## Assignment
Please output every entry below exactly as written, leaving out any pictures.

[Extracted material Boundary: Start]

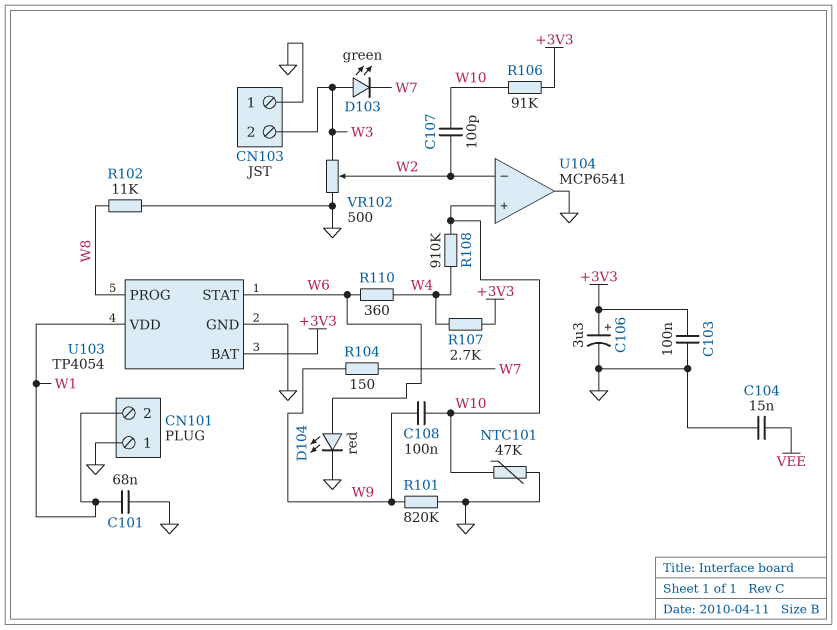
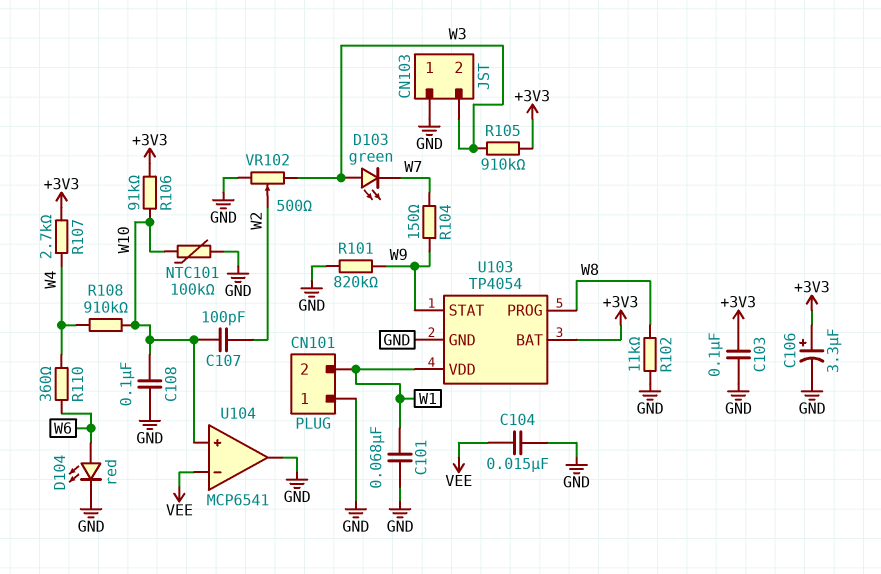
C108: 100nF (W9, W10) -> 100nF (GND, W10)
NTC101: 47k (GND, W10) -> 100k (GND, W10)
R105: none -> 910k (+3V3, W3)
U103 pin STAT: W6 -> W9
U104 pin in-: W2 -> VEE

[Extracted material Boundary: End]

## Answer for the task
C108: 100nF (W9, W10) -> 100nF (GND, W10)
NTC101: 47k (GND, W10) -> 100k (GND, W10)
R105: none -> 910k (+3V3, W3)
U103 pin STAT: W6 -> W9
U104 pin in-: W2 -> VEE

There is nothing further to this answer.